| INSTRUCTIONS TO FOLLOW |
Write every record below out exactly; no images.

**********

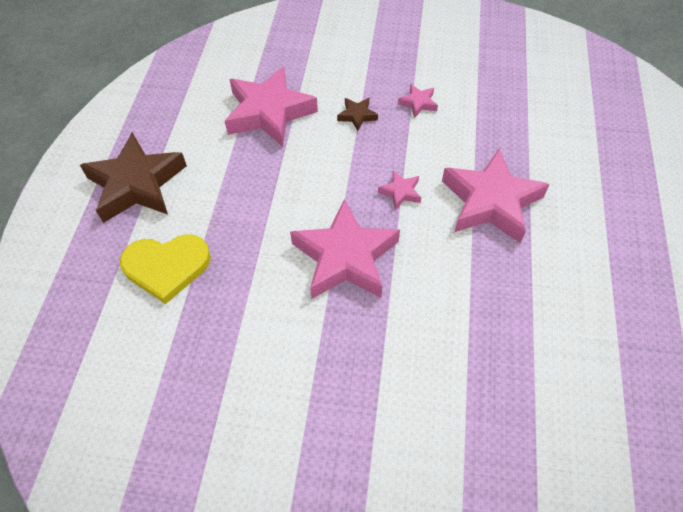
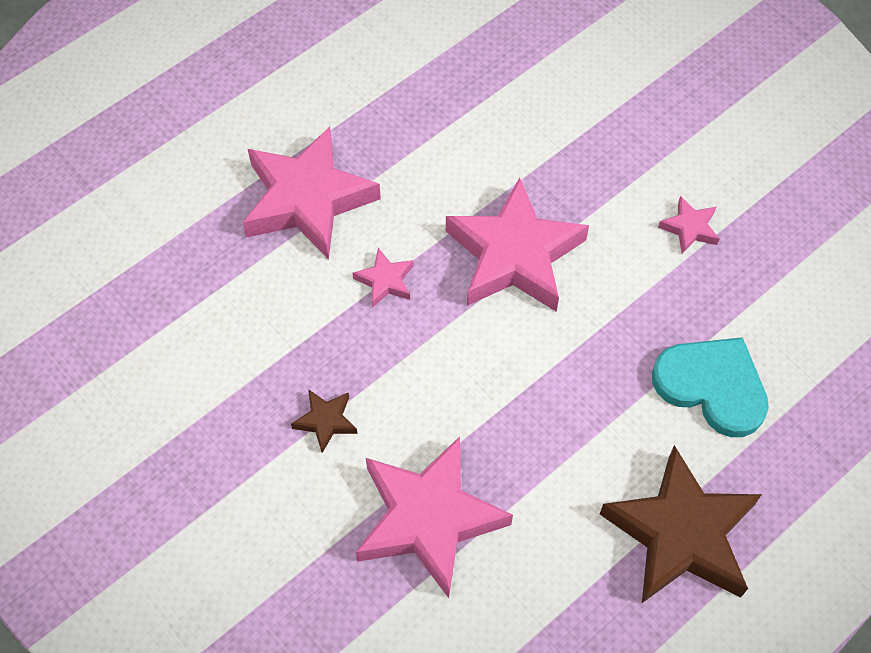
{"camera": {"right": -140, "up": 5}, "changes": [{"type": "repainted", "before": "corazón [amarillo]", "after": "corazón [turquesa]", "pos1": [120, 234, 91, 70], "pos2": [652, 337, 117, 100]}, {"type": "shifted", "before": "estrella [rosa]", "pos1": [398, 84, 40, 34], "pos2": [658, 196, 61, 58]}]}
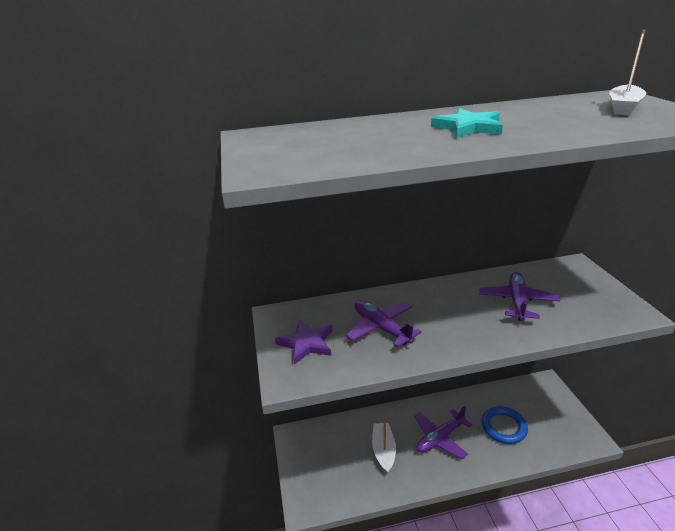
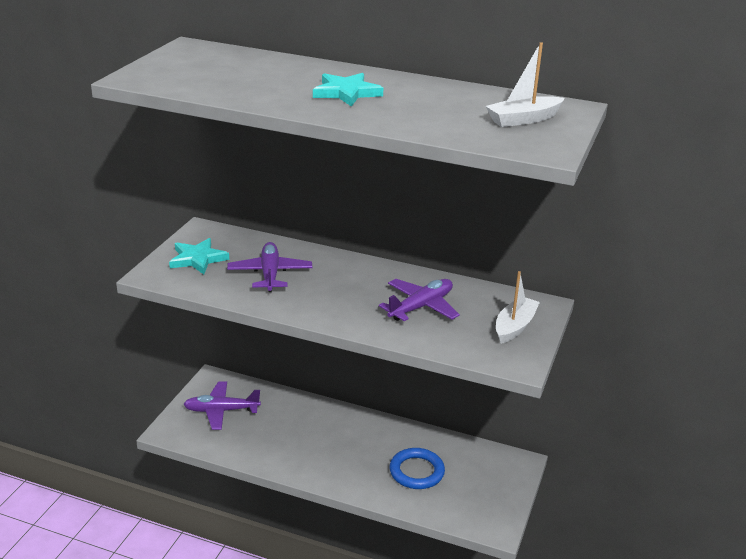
{"camera": {"right": 30, "up": 0}, "changes": [{"type": "repainted", "before": "estrella [morado]", "after": "estrella [turquesa]", "pos1": [275, 319, 58, 45], "pos2": [169, 238, 60, 36]}, {"type": "shifted", "before": "barco [blanco]", "pos1": [372, 421, 24, 52], "pos2": [496, 271, 44, 73]}, {"type": "shifted", "before": "avión [morado]", "pos1": [414, 406, 58, 53], "pos2": [184, 381, 77, 49]}]}
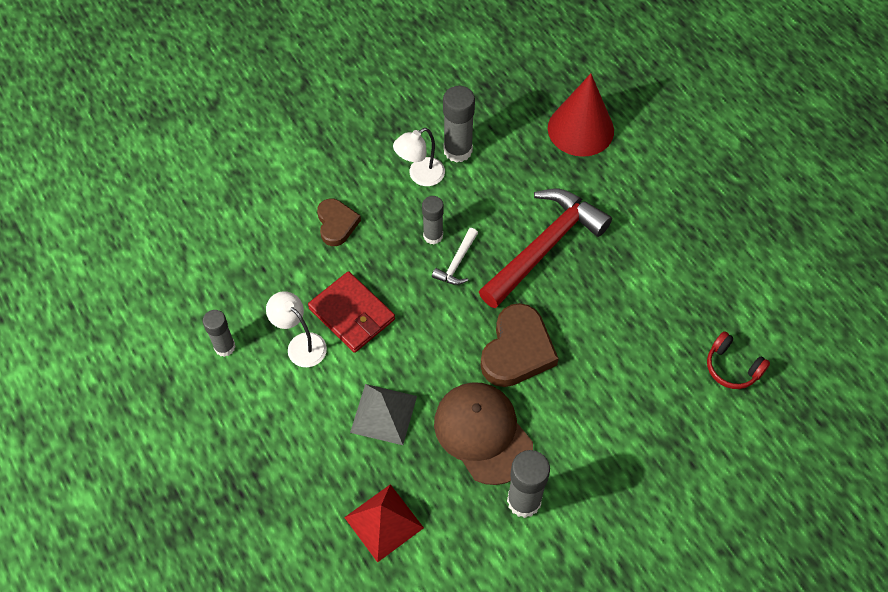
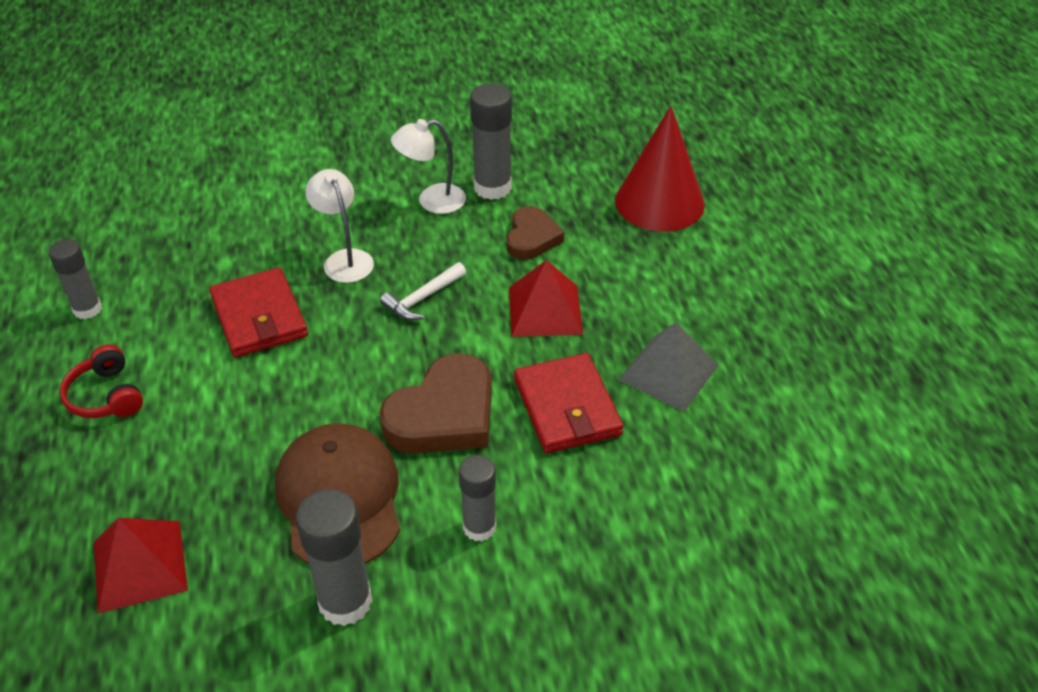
{"camera": {"right": 20, "up": -15}, "changes": [{"type": "shifted", "before": "lámpara [blanco]", "pos1": [266, 291, 61, 76], "pos2": [306, 169, 68, 114]}, {"type": "shifted", "before": "corazón [marrón]", "pos1": [317, 198, 44, 48], "pos2": [507, 206, 57, 54]}, {"type": "shifted", "before": "pirámide [gris]", "pos1": [350, 384, 67, 61], "pos2": [619, 322, 100, 90]}, {"type": "shifted", "before": "barra de pegamento [gris]", "pos1": [422, 196, 22, 48], "pos2": [459, 455, 37, 87]}, {"type": "swapped", "before": "martillo [rojo]", "after": "pirámide [rojo]", "pos1": [479, 189, 133, 119], "pos2": [509, 260, 74, 77]}, {"type": "shifted", "before": "auriculares [rojo]", "pos1": [707, 331, 63, 58], "pos2": [59, 344, 84, 74]}, {"type": "new", "after": "cartera [rojo]", "pos2": [514, 353, 109, 100]}]}
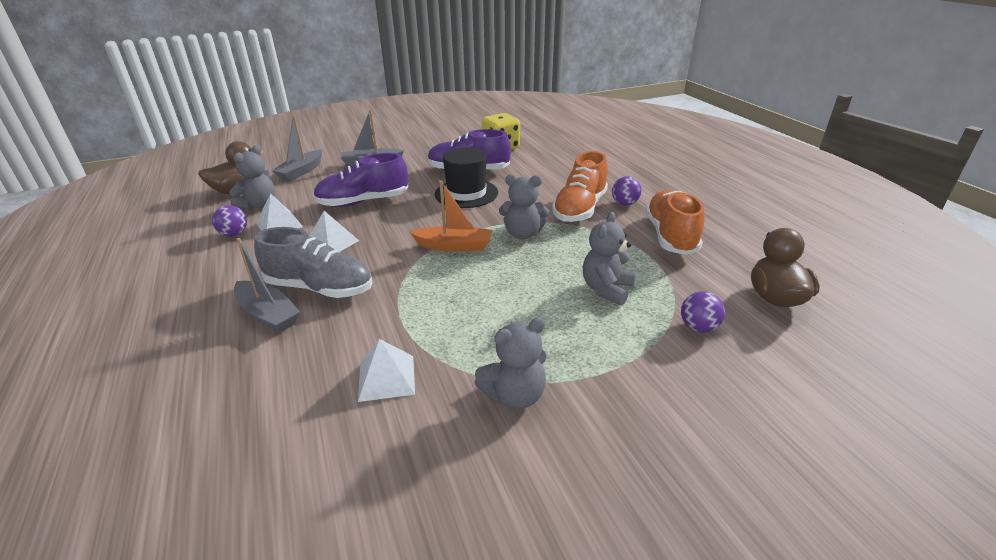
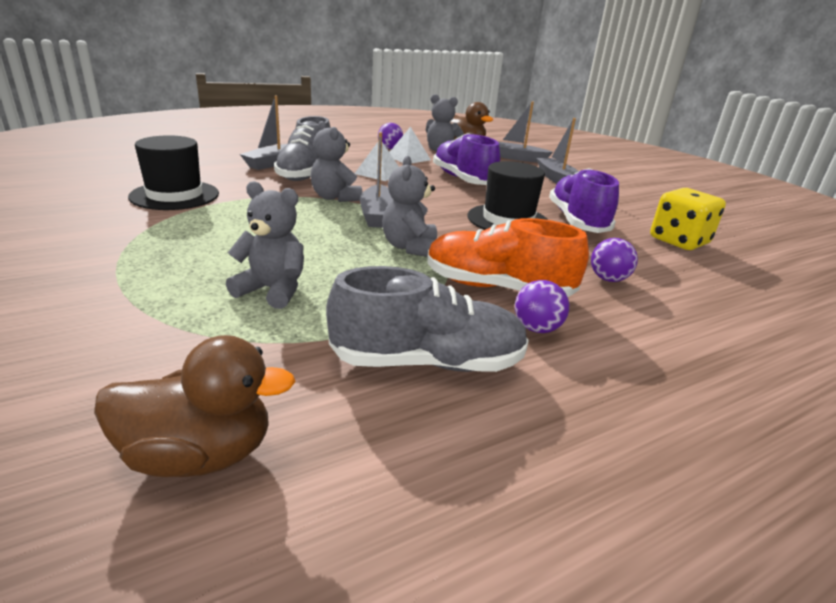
{"camera": {"right": 80, "up": -5}, "changes": [{"type": "swapped", "before": "pirámide [blanco]", "after": "sombrero [negro]", "pos1": [358, 339, 57, 63], "pos2": [128, 135, 91, 75]}, {"type": "repainted", "before": "barco [naranja]", "after": "barco [gris]", "pos1": [410, 181, 82, 71], "pos2": [360, 132, 33, 96]}, {"type": "shifted", "before": "osito [gris]", "pos1": [475, 317, 72, 92], "pos2": [311, 121, 52, 81]}, {"type": "repainted", "before": "zapato [naranja]", "after": "zapato [gris]", "pos1": [645, 190, 59, 65], "pos2": [326, 266, 203, 106]}, {"type": "shifted", "before": "pelota [morado]", "pos1": [681, 291, 44, 42], "pos2": [591, 238, 47, 44]}]}
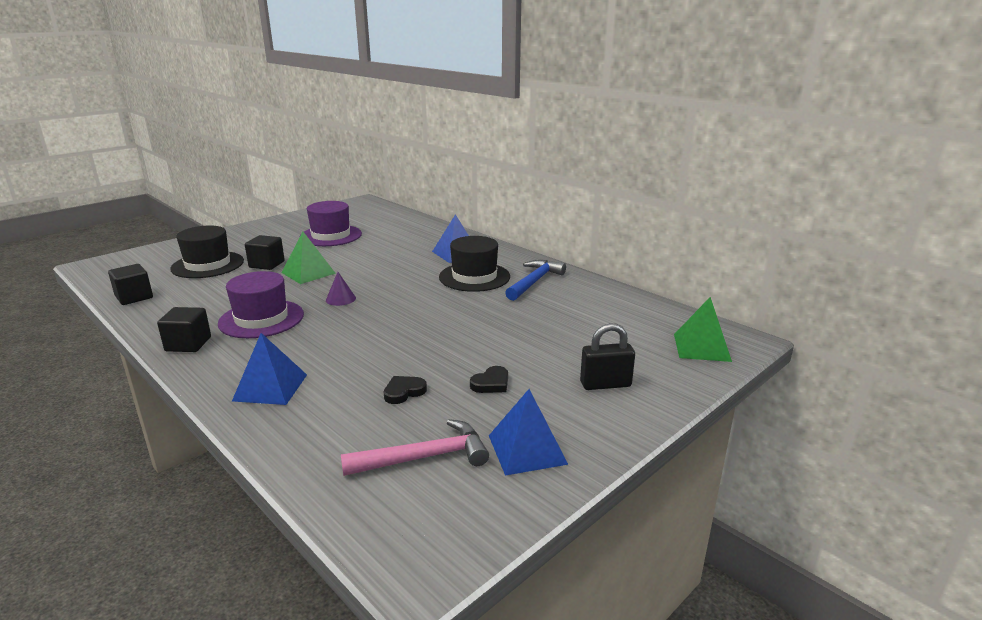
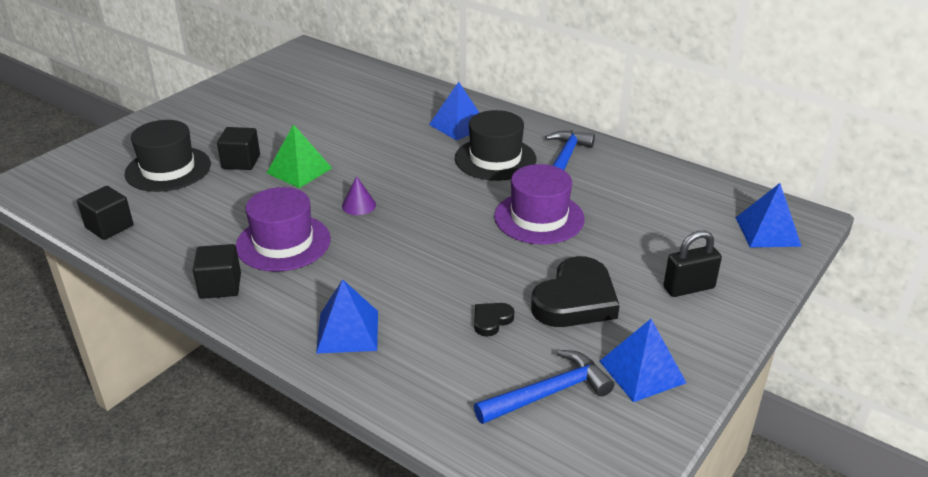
{"camera": {"right": -10, "up": 10}, "changes": [{"type": "shifted", "before": "sombrero [morado]", "pos1": [299, 201, 63, 45], "pos2": [494, 164, 91, 80]}, {"type": "repainted", "before": "martillo [rosa]", "after": "martillo [azul]", "pos1": [341, 419, 148, 57], "pos2": [474, 350, 140, 74]}, {"type": "scaled", "before": "corazón [negro]", "pos1": [470, 366, 38, 27], "pos2": [531, 256, 89, 71], "scale": 2.15}, {"type": "repainted", "before": "pirámide [verde]", "after": "pirámide [azul]", "pos1": [674, 297, 58, 65], "pos2": [736, 183, 66, 64]}]}
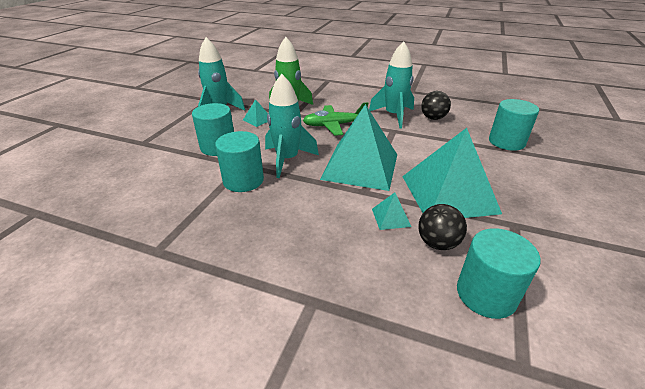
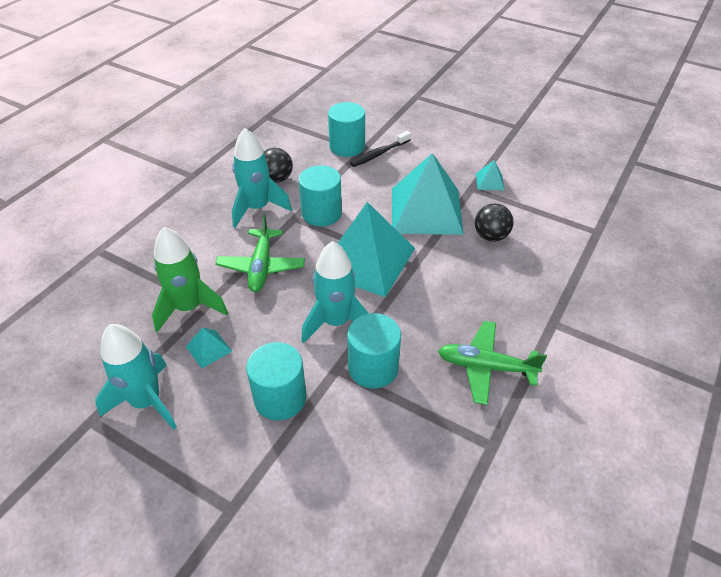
{"camera": {"right": -80, "up": 10}, "changes": [{"type": "shifted", "before": "pirámide [turquesa]", "pos1": [372, 192, 39, 38], "pos2": [476, 160, 29, 30]}, {"type": "shifted", "before": "cilindro [turquesa]", "pos1": [457, 228, 84, 91], "pos2": [299, 165, 43, 61]}, {"type": "new", "after": "cepillo de dientes [negro]", "pos2": [350, 131, 61, 36]}, {"type": "new", "after": "avión [verde]", "pos2": [438, 321, 109, 84]}]}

**********

| TASK OUTPUT |
{"camera": {"right": -140, "up": 5}, "changes": [{"type": "repainted", "before": "corazón [amarillo]", "after": "corazón [turquesa]", "pos1": [120, 234, 91, 70], "pos2": [652, 337, 117, 100]}, {"type": "shifted", "before": "estrella [rosa]", "pos1": [398, 84, 40, 34], "pos2": [658, 196, 61, 58]}]}
{"camera": {"right": 30, "up": 0}, "changes": [{"type": "repainted", "before": "estrella [morado]", "after": "estrella [turquesa]", "pos1": [275, 319, 58, 45], "pos2": [169, 238, 60, 36]}, {"type": "shifted", "before": "barco [blanco]", "pos1": [372, 421, 24, 52], "pos2": [496, 271, 44, 73]}, {"type": "shifted", "before": "avión [morado]", "pos1": [414, 406, 58, 53], "pos2": [184, 381, 77, 49]}]}
{"camera": {"right": 20, "up": -15}, "changes": [{"type": "shifted", "before": "lámpara [blanco]", "pos1": [266, 291, 61, 76], "pos2": [306, 169, 68, 114]}, {"type": "shifted", "before": "corazón [marrón]", "pos1": [317, 198, 44, 48], "pos2": [507, 206, 57, 54]}, {"type": "shifted", "before": "pirámide [gris]", "pos1": [350, 384, 67, 61], "pos2": [619, 322, 100, 90]}, {"type": "shifted", "before": "barra de pegamento [gris]", "pos1": [422, 196, 22, 48], "pos2": [459, 455, 37, 87]}, {"type": "swapped", "before": "martillo [rojo]", "after": "pirámide [rojo]", "pos1": [479, 189, 133, 119], "pos2": [509, 260, 74, 77]}, {"type": "shifted", "before": "auriculares [rojo]", "pos1": [707, 331, 63, 58], "pos2": [59, 344, 84, 74]}, {"type": "new", "after": "cartera [rojo]", "pos2": [514, 353, 109, 100]}]}
{"camera": {"right": 80, "up": -5}, "changes": [{"type": "swapped", "before": "pirámide [blanco]", "after": "sombrero [negro]", "pos1": [358, 339, 57, 63], "pos2": [128, 135, 91, 75]}, {"type": "repainted", "before": "barco [naranja]", "after": "barco [gris]", "pos1": [410, 181, 82, 71], "pos2": [360, 132, 33, 96]}, {"type": "shifted", "before": "osito [gris]", "pos1": [475, 317, 72, 92], "pos2": [311, 121, 52, 81]}, {"type": "repainted", "before": "zapato [naranja]", "after": "zapato [gris]", "pos1": [645, 190, 59, 65], "pos2": [326, 266, 203, 106]}, {"type": "shifted", "before": "pelota [morado]", "pos1": [681, 291, 44, 42], "pos2": [591, 238, 47, 44]}]}
{"camera": {"right": -10, "up": 10}, "changes": [{"type": "shifted", "before": "sombrero [morado]", "pos1": [299, 201, 63, 45], "pos2": [494, 164, 91, 80]}, {"type": "repainted", "before": "martillo [rosa]", "after": "martillo [azul]", "pos1": [341, 419, 148, 57], "pos2": [474, 350, 140, 74]}, {"type": "scaled", "before": "corazón [negro]", "pos1": [470, 366, 38, 27], "pos2": [531, 256, 89, 71], "scale": 2.15}, {"type": "repainted", "before": "pirámide [verde]", "after": "pirámide [azul]", "pos1": [674, 297, 58, 65], "pos2": [736, 183, 66, 64]}]}
{"camera": {"right": -80, "up": 10}, "changes": [{"type": "shifted", "before": "pirámide [turquesa]", "pos1": [372, 192, 39, 38], "pos2": [476, 160, 29, 30]}, {"type": "shifted", "before": "cilindro [turquesa]", "pos1": [457, 228, 84, 91], "pos2": [299, 165, 43, 61]}, {"type": "new", "after": "cepillo de dientes [negro]", "pos2": [350, 131, 61, 36]}, {"type": "new", "after": "avión [verde]", "pos2": [438, 321, 109, 84]}]}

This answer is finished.